Exercise brief:
A word-for-word copy of the data is what's wanted; pictures stay out of it.

Colored object listings
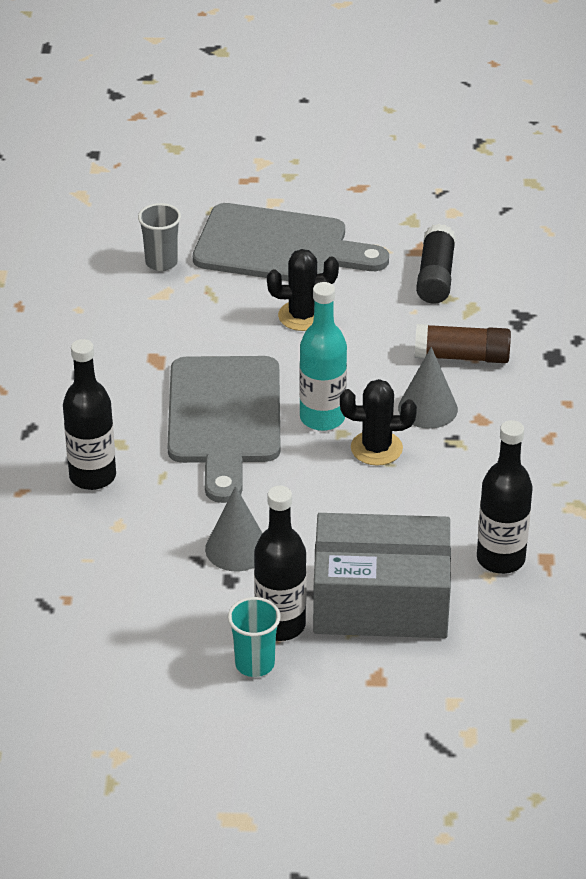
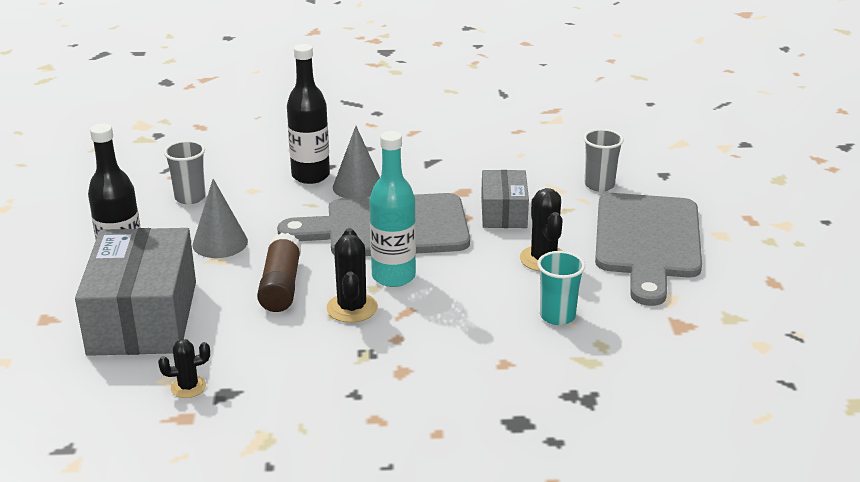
camera: 85 degrees right, 10 degrees down
(125, 579) = (190, 197): none -> grey cup
(207, 333) = (503, 212): none -> grey box
(254, 664) = (81, 258): turquoise cup -> turquoise cup (557, 316)
(427, 408) = (415, 337): grey cone -> grey cone (358, 186)
(435, 276) = (637, 336): black glue stick -> none
(461, 356) = (503, 356): brown glue stick -> brown glue stick (281, 286)
(500, 559) = (188, 387): black bottle -> black cactus

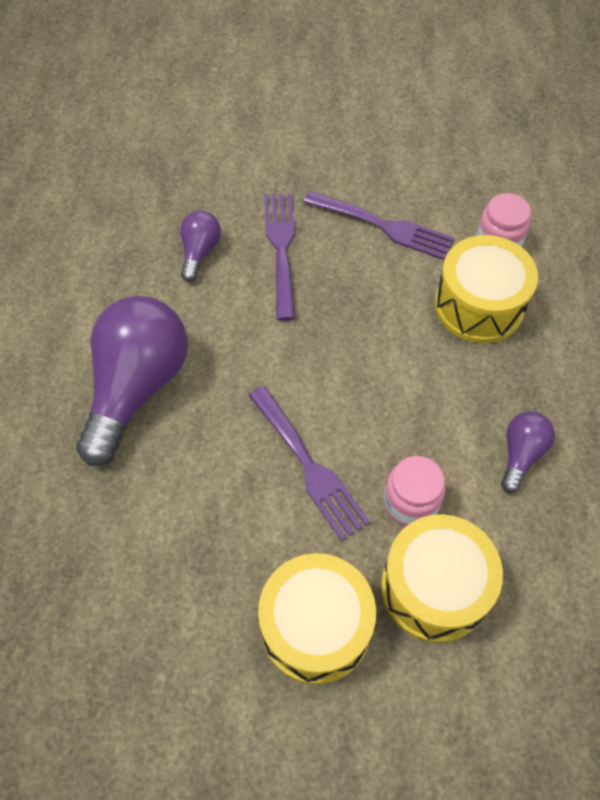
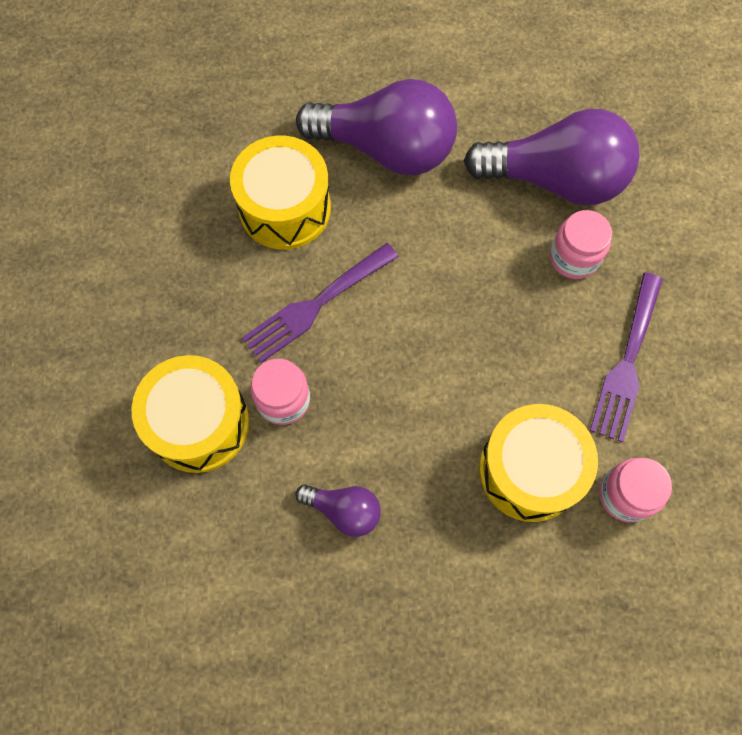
camera: 85 degrees right, 10 degrees up
(199, 252) = (555, 179): purple light bulb -> purple light bulb, size x2.10
(281, 249) = (574, 257): purple fork -> pink jar
(315, 627) = (162, 322): yellow drum -> yellow drum (285, 208)

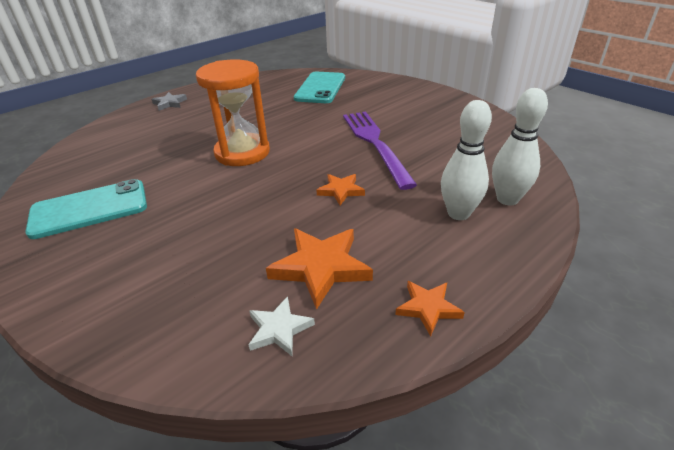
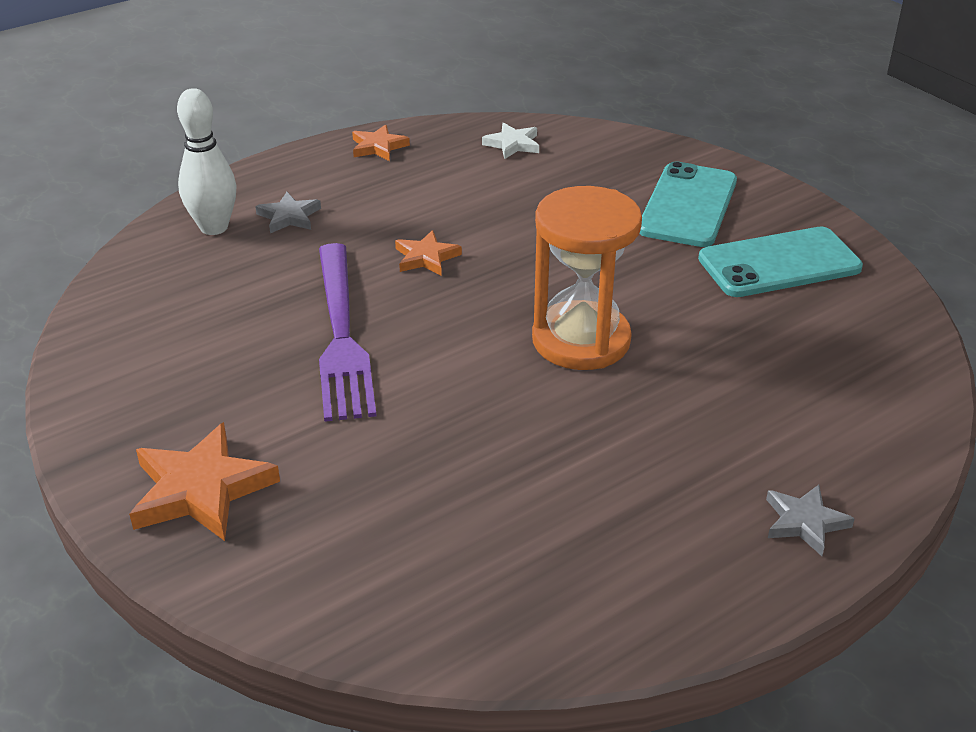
camera: 175 degrees left, 0 degrees up
(320, 88) = (402, 544): turquoise phone -> turquoise phone (688, 205)
(320, 267) = (469, 180): orange star -> orange star (201, 489)
(458, 213) = (289, 217): white bowling pin -> grey star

Answer area:
camera: 85 degrees right, 10 degrees down
(125, 579) = (190, 197): none -> grey cup
(207, 333) = (503, 212): none -> grey box
(254, 664) = (81, 258): turquoise cup -> turquoise cup (557, 316)
(427, 408) = (415, 337): grey cone -> grey cone (358, 186)
(435, 276) = (637, 336): black glue stick -> none
(461, 356) = (503, 356): brown glue stick -> brown glue stick (281, 286)
(500, 559) = (188, 387): black bottle -> black cactus

camera: 85 degrees right, 10 degrees up
(199, 252) = (555, 179): purple light bulb -> purple light bulb, size x2.10
(281, 249) = (574, 257): purple fork -> pink jar
(315, 627) = (162, 322): yellow drum -> yellow drum (285, 208)

camera: 175 degrees left, 0 degrees up
(320, 88) = (402, 544): turquoise phone -> turquoise phone (688, 205)
(320, 267) = (469, 180): orange star -> orange star (201, 489)
(458, 213) = (289, 217): white bowling pin -> grey star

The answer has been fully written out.